→ Exercise directions
I'd like the records transcribed exactly, leaving the images out.

======== Input ========

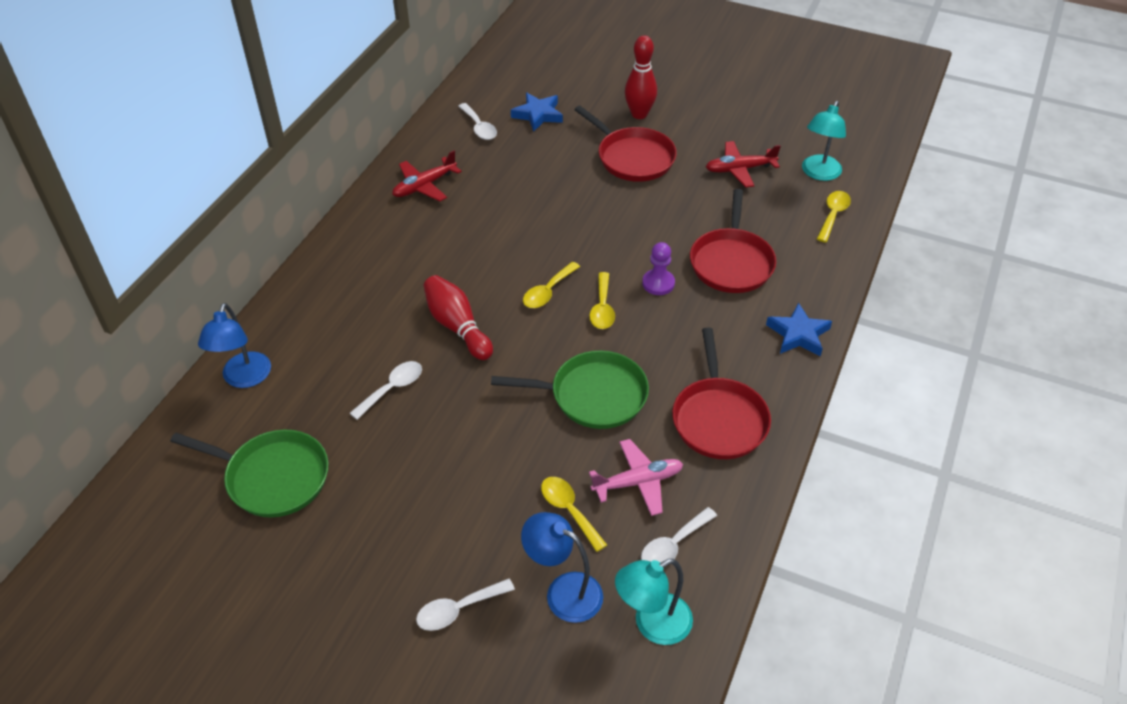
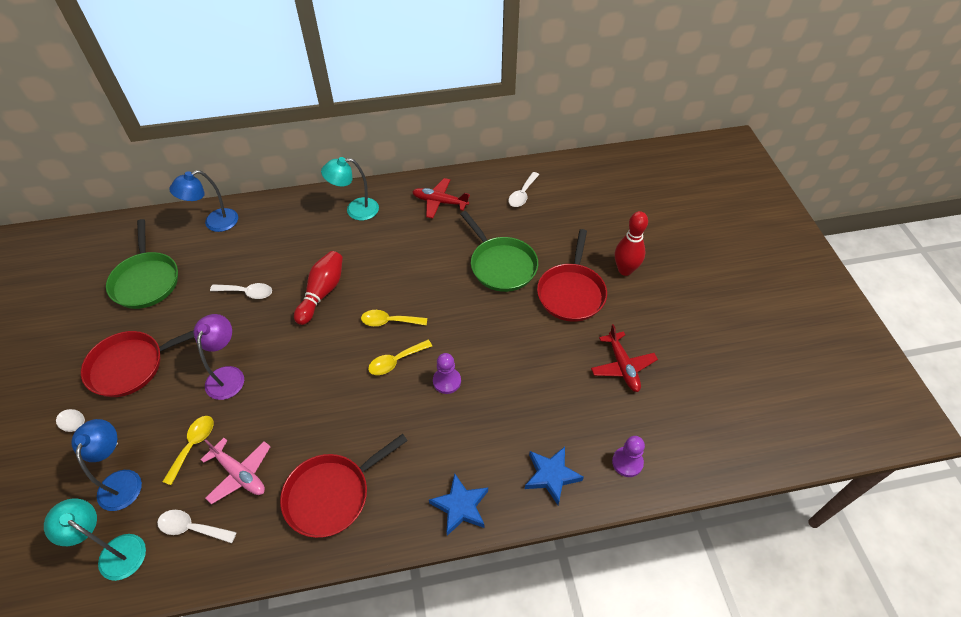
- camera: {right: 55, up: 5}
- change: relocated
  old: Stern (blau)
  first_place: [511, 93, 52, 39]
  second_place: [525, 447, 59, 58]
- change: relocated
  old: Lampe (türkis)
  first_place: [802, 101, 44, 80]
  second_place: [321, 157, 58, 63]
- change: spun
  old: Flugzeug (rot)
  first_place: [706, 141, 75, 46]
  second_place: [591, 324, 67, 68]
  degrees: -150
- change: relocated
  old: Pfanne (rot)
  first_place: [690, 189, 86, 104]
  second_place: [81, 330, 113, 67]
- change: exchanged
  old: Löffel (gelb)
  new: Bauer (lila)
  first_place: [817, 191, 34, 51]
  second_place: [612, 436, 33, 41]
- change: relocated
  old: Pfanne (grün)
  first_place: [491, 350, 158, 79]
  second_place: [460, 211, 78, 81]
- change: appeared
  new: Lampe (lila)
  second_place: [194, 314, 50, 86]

========

→ Answer section
- camera: {right: 55, up: 5}
- change: relocated
  old: Stern (blau)
  first_place: [511, 93, 52, 39]
  second_place: [525, 447, 59, 58]
- change: relocated
  old: Lampe (türkis)
  first_place: [802, 101, 44, 80]
  second_place: [321, 157, 58, 63]
- change: spun
  old: Flugzeug (rot)
  first_place: [706, 141, 75, 46]
  second_place: [591, 324, 67, 68]
  degrees: -150
- change: relocated
  old: Pfanne (rot)
  first_place: [690, 189, 86, 104]
  second_place: [81, 330, 113, 67]
- change: exchanged
  old: Löffel (gelb)
  new: Bauer (lila)
  first_place: [817, 191, 34, 51]
  second_place: [612, 436, 33, 41]
- change: relocated
  old: Pfanne (grün)
  first_place: [491, 350, 158, 79]
  second_place: [460, 211, 78, 81]
- change: appeared
  new: Lampe (lila)
  second_place: [194, 314, 50, 86]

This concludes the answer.